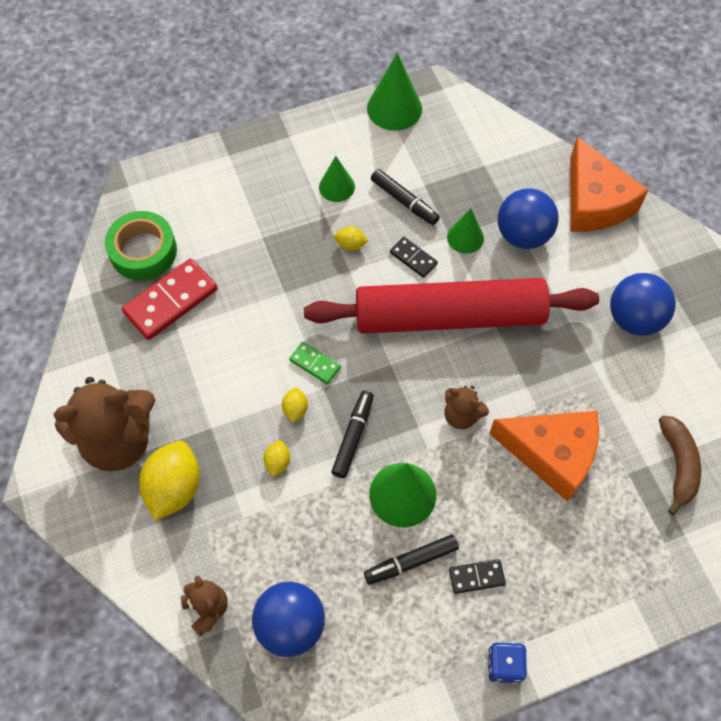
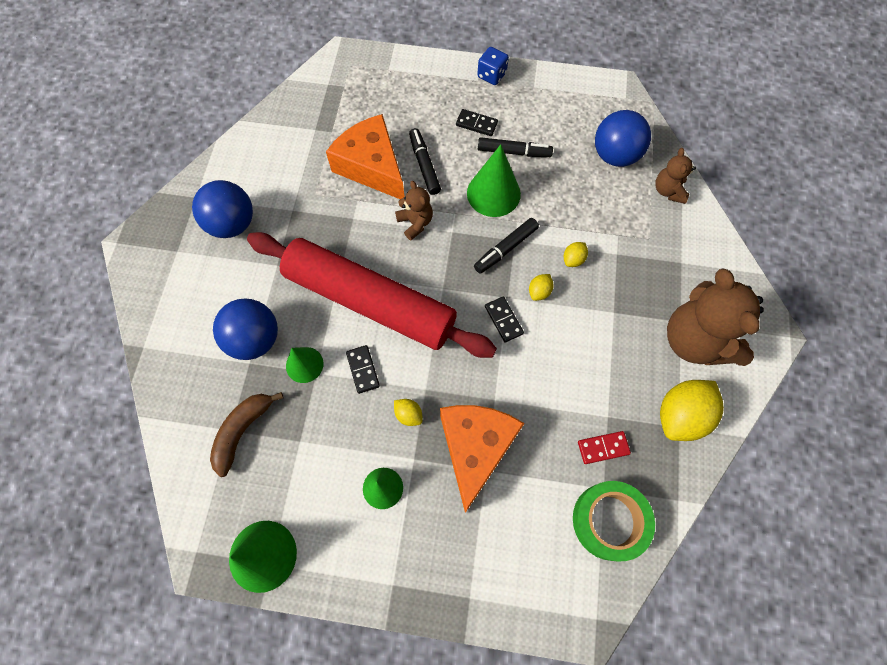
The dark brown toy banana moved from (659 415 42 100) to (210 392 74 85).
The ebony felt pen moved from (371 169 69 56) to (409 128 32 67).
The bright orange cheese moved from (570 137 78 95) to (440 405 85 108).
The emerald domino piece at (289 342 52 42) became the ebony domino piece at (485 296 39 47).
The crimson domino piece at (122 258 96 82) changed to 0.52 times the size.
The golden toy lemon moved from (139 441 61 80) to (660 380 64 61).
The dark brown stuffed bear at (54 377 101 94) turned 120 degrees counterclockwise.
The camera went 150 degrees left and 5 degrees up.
============
:: EXERCISE DESCRIPTION ::
Nothing should be returned except the lines from the one holding "The golden toy" through the final line of the listing, exactly as they appear.

:: THE COMPLETED TASK ::
The golden toy lemon moved from (139 441 61 80) to (660 380 64 61).
The dark brown stuffed bear at (54 377 101 94) turned 120 degrees counterclockwise.
The camera went 150 degrees left and 5 degrees up.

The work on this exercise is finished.